START Data supplied
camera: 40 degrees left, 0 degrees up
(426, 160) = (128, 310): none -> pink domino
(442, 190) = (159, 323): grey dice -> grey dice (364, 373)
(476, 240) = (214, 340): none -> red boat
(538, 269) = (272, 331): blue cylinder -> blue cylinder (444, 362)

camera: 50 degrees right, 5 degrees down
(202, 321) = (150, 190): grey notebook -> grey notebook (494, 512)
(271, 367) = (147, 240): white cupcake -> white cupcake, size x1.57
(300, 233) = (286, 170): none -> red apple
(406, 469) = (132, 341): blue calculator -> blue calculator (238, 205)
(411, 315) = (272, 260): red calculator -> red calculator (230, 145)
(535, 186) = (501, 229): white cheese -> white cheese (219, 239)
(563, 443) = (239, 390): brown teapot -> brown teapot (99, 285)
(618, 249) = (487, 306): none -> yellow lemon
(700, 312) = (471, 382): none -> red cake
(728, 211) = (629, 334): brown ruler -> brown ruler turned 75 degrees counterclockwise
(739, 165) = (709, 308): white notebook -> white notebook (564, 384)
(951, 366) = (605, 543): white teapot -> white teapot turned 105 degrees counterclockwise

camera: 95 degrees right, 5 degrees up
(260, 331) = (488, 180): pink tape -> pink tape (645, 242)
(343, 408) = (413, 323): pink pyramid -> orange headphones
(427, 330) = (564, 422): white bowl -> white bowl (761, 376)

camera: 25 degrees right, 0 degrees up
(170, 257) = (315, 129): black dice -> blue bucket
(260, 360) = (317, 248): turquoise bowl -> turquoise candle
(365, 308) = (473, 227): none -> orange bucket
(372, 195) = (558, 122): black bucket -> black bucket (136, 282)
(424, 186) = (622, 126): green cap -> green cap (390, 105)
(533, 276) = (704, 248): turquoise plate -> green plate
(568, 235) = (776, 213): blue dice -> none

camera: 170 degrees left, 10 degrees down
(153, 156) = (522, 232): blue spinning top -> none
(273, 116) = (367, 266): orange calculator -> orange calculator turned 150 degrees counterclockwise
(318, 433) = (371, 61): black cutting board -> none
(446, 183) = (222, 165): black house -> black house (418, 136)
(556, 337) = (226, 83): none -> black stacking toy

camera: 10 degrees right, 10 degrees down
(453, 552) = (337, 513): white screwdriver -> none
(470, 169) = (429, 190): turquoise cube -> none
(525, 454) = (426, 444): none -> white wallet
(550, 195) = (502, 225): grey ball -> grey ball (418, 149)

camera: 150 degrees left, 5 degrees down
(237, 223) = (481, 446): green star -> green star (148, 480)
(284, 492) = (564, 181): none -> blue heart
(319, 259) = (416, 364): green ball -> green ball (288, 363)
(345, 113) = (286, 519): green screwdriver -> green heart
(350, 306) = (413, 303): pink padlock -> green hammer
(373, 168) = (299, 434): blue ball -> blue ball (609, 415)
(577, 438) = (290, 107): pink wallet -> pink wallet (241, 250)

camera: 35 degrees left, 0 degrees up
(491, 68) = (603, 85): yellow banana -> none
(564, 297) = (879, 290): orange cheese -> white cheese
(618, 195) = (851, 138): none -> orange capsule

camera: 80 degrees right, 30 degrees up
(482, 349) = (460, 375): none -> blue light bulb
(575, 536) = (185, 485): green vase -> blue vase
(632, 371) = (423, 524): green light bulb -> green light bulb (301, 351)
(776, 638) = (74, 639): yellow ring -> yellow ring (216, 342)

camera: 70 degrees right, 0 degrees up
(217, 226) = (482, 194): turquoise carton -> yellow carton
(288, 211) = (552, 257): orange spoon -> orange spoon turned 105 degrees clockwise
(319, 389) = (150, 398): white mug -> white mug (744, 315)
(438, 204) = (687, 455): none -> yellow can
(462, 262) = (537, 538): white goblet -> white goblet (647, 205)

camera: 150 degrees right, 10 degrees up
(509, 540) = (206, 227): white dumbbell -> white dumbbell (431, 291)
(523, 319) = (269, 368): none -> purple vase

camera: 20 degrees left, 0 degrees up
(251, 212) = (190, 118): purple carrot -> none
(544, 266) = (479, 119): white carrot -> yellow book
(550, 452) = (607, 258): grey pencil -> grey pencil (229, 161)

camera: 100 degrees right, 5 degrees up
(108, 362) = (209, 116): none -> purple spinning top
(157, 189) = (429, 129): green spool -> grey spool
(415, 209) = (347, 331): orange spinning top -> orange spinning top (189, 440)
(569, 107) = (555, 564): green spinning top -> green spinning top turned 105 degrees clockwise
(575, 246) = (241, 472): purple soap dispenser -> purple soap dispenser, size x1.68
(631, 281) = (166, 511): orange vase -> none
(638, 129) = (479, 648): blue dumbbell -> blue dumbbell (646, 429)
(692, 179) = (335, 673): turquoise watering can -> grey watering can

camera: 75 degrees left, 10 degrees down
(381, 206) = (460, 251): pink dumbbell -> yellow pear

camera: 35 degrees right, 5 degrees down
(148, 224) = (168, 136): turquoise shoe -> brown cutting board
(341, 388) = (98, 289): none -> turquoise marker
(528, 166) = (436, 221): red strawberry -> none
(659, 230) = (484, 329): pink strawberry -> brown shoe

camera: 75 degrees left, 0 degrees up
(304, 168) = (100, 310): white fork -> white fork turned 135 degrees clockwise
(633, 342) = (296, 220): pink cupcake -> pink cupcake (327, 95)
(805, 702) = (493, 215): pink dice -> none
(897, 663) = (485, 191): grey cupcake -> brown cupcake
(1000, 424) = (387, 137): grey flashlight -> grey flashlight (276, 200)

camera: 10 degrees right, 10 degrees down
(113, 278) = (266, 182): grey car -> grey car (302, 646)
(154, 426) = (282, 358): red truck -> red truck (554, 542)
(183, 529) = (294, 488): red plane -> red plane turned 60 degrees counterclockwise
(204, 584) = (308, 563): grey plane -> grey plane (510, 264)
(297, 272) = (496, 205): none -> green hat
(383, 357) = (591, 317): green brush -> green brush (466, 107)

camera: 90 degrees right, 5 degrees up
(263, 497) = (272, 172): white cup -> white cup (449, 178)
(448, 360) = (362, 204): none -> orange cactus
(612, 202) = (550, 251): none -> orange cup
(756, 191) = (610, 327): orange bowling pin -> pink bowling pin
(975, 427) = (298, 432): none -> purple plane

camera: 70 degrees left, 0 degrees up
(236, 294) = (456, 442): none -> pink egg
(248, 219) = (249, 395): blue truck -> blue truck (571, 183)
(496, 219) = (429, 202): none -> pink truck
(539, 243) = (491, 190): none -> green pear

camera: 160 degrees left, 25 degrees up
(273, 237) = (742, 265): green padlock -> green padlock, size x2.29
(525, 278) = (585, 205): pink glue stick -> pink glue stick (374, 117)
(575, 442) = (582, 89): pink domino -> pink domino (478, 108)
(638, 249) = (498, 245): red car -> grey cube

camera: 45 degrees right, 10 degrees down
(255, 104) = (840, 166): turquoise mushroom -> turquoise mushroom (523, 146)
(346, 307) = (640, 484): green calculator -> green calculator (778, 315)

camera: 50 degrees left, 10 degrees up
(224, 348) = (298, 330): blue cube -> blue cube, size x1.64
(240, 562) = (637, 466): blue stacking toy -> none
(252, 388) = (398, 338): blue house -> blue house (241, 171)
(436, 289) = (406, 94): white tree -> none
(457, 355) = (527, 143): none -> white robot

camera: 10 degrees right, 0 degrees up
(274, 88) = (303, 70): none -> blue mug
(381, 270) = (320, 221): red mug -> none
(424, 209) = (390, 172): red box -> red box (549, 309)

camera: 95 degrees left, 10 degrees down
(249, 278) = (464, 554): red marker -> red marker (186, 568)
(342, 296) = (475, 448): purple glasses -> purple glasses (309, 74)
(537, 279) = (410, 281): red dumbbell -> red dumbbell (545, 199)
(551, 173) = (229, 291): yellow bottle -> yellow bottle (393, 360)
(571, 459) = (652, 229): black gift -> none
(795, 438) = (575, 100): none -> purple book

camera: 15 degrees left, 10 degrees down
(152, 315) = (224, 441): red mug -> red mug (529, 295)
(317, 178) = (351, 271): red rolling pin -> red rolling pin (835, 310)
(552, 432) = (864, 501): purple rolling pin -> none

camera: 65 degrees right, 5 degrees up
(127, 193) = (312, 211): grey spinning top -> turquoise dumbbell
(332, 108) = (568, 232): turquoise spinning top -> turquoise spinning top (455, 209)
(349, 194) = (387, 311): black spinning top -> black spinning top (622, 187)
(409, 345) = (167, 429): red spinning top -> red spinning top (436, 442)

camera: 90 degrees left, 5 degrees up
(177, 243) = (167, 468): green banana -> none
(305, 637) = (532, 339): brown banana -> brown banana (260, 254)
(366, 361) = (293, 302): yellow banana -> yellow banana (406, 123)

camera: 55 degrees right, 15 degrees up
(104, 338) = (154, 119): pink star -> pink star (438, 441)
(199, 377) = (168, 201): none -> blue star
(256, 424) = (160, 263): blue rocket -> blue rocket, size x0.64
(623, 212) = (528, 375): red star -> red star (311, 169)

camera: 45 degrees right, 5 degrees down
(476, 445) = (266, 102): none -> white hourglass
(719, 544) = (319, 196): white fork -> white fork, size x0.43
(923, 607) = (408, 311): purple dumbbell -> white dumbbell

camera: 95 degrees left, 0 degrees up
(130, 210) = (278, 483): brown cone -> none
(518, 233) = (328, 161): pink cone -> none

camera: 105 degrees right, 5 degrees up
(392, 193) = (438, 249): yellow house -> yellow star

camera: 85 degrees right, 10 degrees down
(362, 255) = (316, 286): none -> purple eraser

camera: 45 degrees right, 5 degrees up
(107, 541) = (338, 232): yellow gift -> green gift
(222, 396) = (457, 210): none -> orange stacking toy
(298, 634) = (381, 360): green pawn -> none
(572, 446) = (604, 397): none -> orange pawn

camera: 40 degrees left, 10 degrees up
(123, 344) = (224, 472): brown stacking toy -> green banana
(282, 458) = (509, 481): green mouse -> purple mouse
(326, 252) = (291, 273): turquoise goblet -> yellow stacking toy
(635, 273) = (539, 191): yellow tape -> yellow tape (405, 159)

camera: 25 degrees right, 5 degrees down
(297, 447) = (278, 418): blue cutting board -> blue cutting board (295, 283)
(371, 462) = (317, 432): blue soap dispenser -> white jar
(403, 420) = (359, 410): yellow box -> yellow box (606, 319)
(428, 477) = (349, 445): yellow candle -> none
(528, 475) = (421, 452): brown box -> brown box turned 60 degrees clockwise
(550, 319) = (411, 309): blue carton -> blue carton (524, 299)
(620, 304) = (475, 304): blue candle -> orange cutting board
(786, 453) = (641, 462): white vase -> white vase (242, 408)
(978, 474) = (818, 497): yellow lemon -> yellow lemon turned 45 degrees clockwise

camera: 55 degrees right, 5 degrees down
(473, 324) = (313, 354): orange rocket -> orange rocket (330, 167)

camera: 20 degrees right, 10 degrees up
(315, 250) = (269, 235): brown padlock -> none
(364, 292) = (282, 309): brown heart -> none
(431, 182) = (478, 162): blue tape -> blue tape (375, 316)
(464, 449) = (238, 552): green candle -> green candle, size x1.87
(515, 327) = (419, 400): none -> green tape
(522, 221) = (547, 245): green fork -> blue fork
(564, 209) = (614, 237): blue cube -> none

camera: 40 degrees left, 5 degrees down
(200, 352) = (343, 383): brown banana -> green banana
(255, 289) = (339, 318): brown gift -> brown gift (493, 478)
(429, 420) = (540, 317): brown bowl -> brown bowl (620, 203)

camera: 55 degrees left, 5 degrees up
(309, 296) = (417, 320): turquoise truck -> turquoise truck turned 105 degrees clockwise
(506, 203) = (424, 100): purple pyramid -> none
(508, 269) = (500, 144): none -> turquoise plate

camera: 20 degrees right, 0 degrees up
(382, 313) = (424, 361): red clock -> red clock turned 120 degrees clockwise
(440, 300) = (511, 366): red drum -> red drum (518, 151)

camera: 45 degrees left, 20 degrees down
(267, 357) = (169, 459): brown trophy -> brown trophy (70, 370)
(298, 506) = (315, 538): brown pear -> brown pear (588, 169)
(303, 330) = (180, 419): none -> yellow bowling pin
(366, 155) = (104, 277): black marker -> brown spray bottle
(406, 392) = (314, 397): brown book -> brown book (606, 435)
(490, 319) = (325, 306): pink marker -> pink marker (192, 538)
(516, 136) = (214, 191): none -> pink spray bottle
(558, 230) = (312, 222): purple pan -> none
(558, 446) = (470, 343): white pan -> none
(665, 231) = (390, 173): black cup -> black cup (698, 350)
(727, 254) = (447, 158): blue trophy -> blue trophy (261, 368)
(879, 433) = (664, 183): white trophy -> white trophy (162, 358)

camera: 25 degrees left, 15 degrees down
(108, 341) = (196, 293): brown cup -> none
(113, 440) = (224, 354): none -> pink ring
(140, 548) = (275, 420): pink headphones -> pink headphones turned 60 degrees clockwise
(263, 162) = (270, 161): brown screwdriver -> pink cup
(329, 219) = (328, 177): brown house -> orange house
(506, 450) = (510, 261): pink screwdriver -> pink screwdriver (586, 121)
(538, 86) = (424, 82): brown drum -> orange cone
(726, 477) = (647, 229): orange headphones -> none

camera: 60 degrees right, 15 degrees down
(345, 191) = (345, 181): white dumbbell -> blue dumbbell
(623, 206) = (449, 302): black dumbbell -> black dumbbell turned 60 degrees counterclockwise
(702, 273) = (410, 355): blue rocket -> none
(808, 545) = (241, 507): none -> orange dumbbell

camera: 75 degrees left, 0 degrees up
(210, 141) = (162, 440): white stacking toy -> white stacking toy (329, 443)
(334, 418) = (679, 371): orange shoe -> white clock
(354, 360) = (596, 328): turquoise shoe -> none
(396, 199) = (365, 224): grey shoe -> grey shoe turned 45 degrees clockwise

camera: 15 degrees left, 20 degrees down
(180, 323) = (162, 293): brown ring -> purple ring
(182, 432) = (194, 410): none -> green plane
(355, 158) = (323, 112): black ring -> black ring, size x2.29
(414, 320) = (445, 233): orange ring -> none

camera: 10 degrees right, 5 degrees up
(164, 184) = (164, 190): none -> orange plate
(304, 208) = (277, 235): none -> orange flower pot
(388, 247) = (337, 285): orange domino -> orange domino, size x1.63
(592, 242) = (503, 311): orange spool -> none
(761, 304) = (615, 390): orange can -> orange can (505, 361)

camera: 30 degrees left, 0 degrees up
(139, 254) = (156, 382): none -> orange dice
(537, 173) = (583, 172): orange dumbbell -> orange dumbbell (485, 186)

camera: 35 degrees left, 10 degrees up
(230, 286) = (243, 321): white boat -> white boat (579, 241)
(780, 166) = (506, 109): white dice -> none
END Data supplied
▶ [What you need to do] Look through the entries above; find each line with the word "bottle" and copy it.

▶ [Solution for this task]
(551, 173) = (229, 291): yellow bottle -> yellow bottle (393, 360)
(366, 155) = (104, 277): black marker -> brown spray bottle
(516, 136) = (214, 191): none -> pink spray bottle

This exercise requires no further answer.